Work to complete — Give back, exactly and with nothing else, the lines running from the one that contains "none -> blue brick C6:D6 level 1" to the end of the entries below; do not include pictures.

Data below:

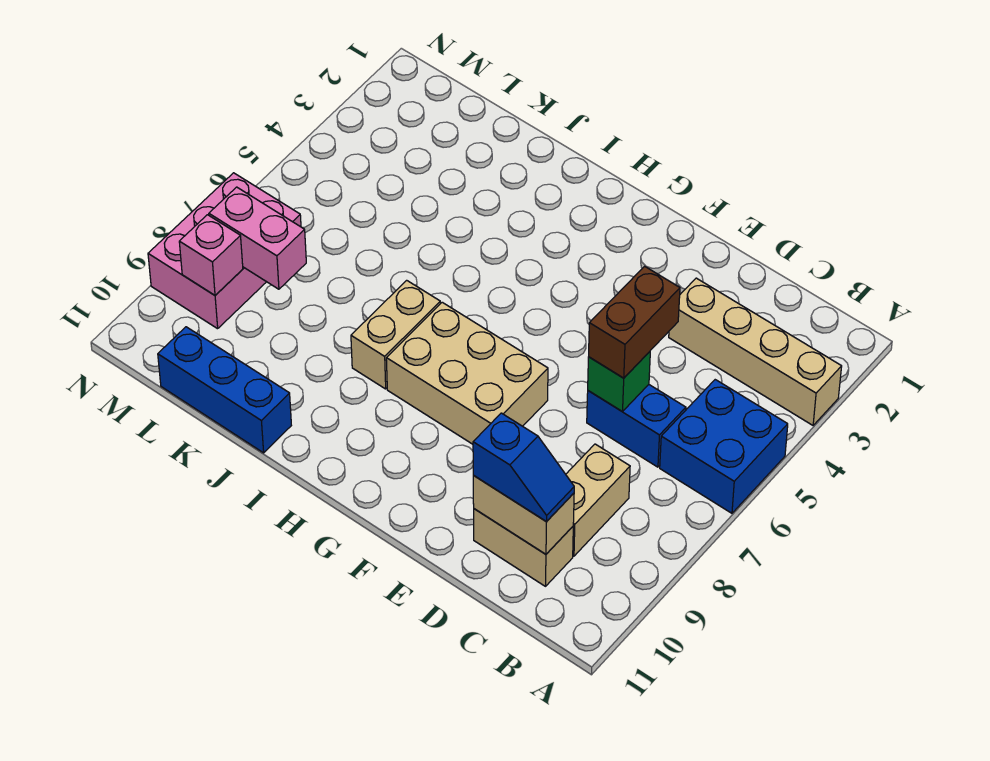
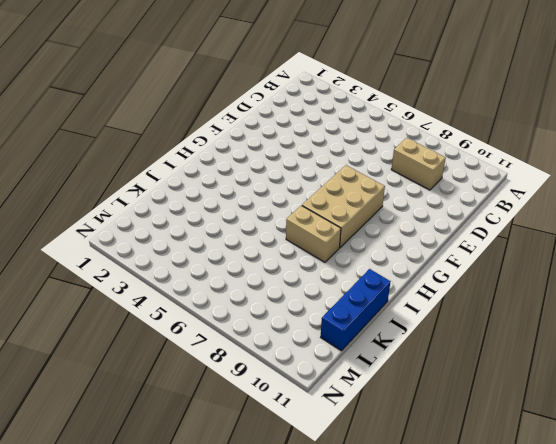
none -> tan brick A3:D3 level 1
none -> blue brick A5:B6 level 1
none -> blue brick C6:D6 level 1

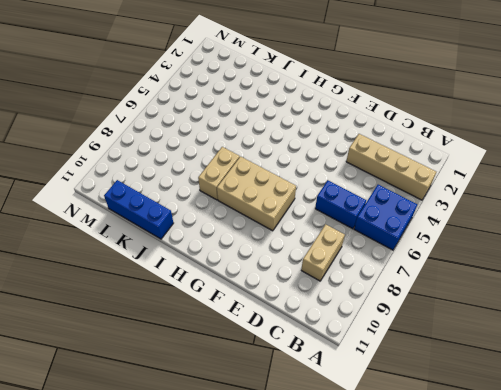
none -> tan brick C10:D10 level 1
none -> pink brick M7:N9 level 1
none -> tan brick C10:D10 level 2

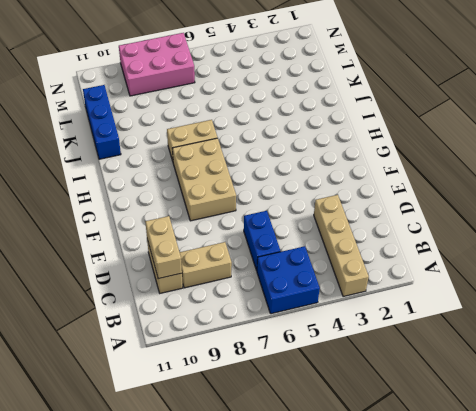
none -> green brick D6 level 2
none -> pink brick L8:M8 level 2
none -> pink brick M9 level 2

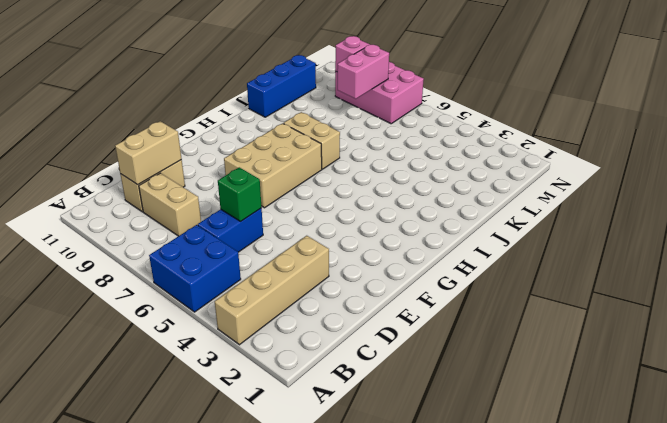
none -> blue slope C10:D10 level 3 top D
none -> brown brick D5:D6 level 3

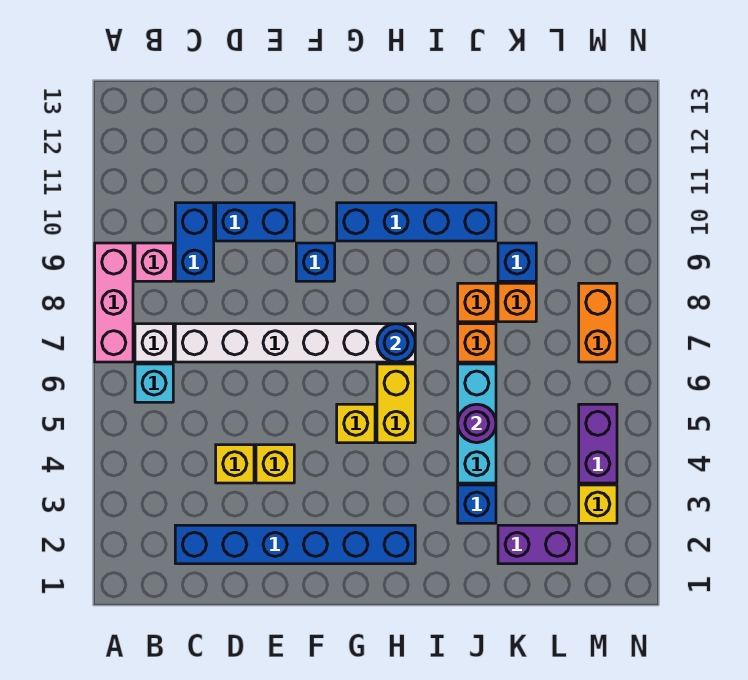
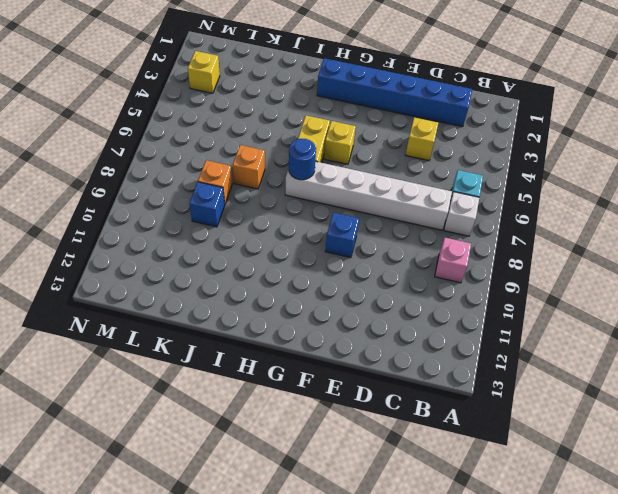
none -> pink brick A7:A9 level 1
none -> blue brick C9:C10 level 1
none -> blue brick D10:E10 level 1

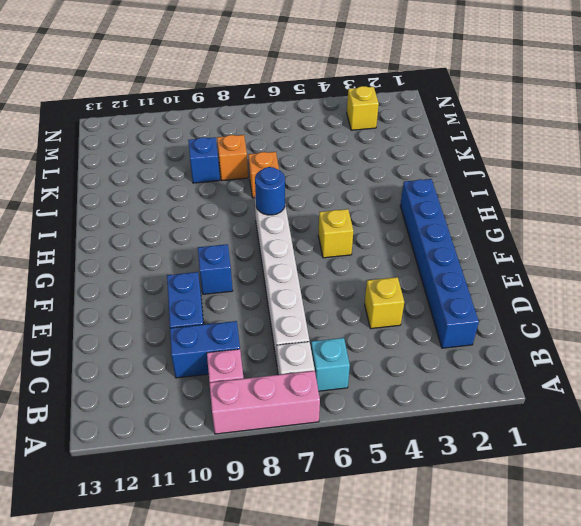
none -> yellow brick E4 level 1
none -> blue brick G10:J10 level 1
none -> yellow brick H5:H6 level 1

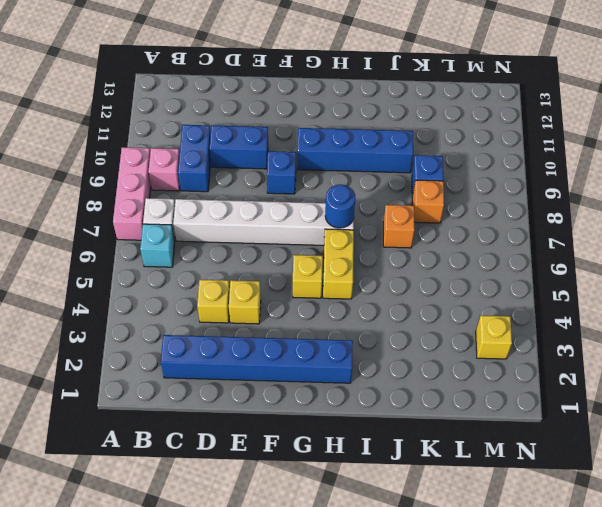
none -> blue brick J3 level 1
none -> cyan brick J4:J6 level 1
none -> orange brick J8 level 1

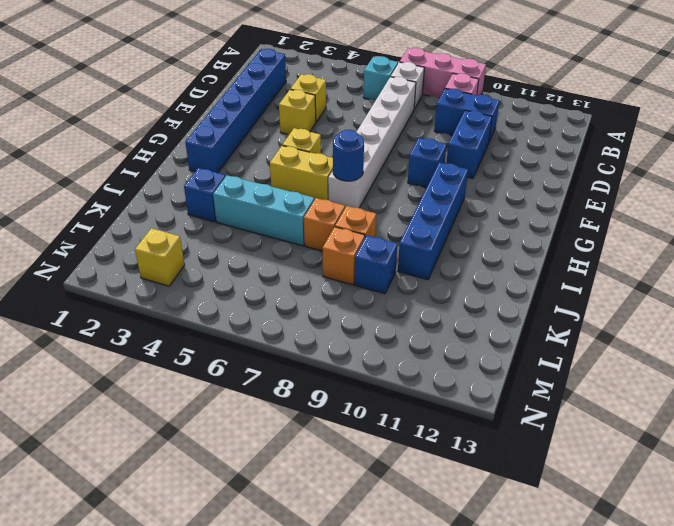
none -> purple brick K2:L2 level 1
none -> purple brick M4:M5 level 1
none -> orange brick M7:M8 level 1

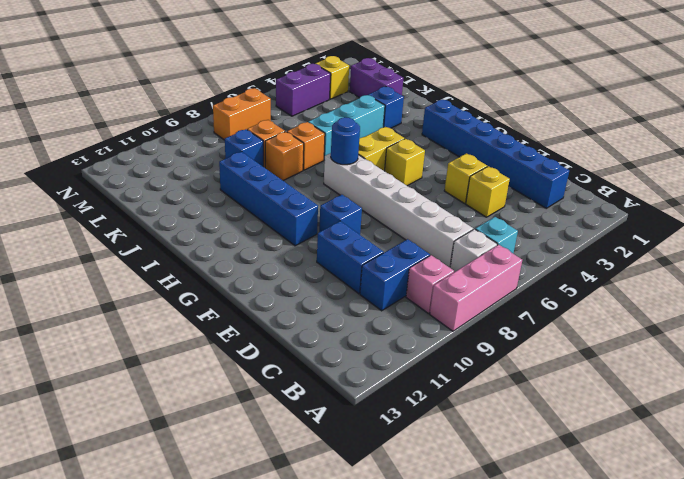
none -> purple round brick J5 level 2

End of Data.

Output below —
none -> blue brick C6:D6 level 1

none -> tan brick C10:D10 level 1
none -> pink brick M7:N9 level 1
none -> tan brick C10:D10 level 2

none -> green brick D6 level 2
none -> pink brick L8:M8 level 2
none -> pink brick M9 level 2

none -> blue slope C10:D10 level 3 top D
none -> brown brick D5:D6 level 3

none -> pink brick A7:A9 level 1
none -> blue brick C9:C10 level 1
none -> blue brick D10:E10 level 1

none -> yellow brick E4 level 1
none -> blue brick G10:J10 level 1
none -> yellow brick H5:H6 level 1

none -> blue brick J3 level 1
none -> cyan brick J4:J6 level 1
none -> orange brick J8 level 1

none -> purple brick K2:L2 level 1
none -> purple brick M4:M5 level 1
none -> orange brick M7:M8 level 1

none -> purple round brick J5 level 2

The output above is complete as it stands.